* What is needed
Scan the entries for lines with the word "green" and copy those lines.

--- Given records ---

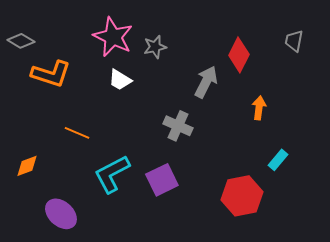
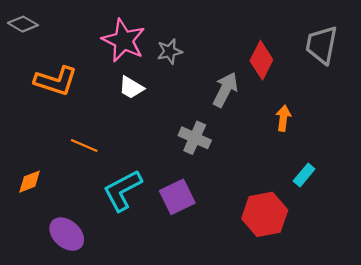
gray diamond: (21, 41) -> (23, 24), moved
gray trapezoid: (294, 41) -> (322, 45), size x1.6

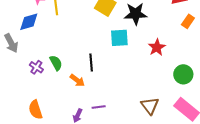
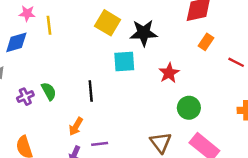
purple cross: (36, 67) -> (25, 97), turned 32
green circle: (183, 74) -> (189, 108), moved
orange arrow: (77, 80) -> (76, 126), moved, turned 84

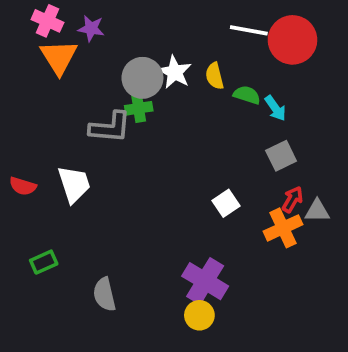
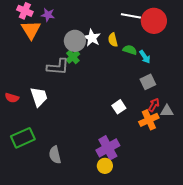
green cross: (139, 108) -> (73, 57), turned -32
green rectangle: (44, 262) -> (23, 138), size x1.6
purple cross: (205, 281) -> (108, 148), turned 30

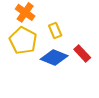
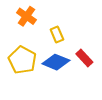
yellow pentagon: (23, 40) -> (22, 60), moved

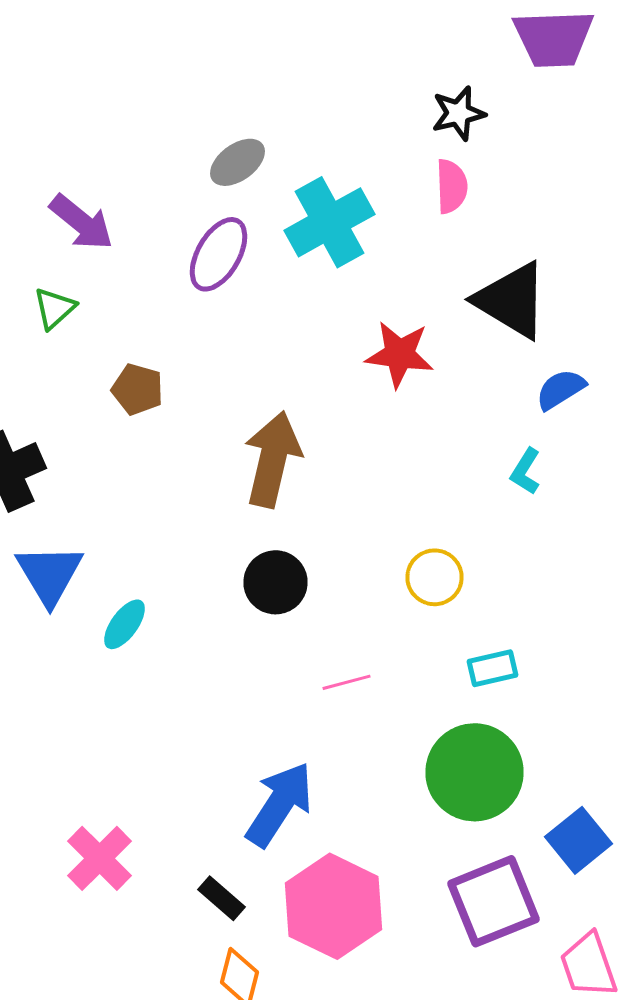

---

* Answer space
green circle: (183, 74) -> (189, 108), moved
green cross: (139, 108) -> (73, 57), turned -32
green rectangle: (44, 262) -> (23, 138), size x1.6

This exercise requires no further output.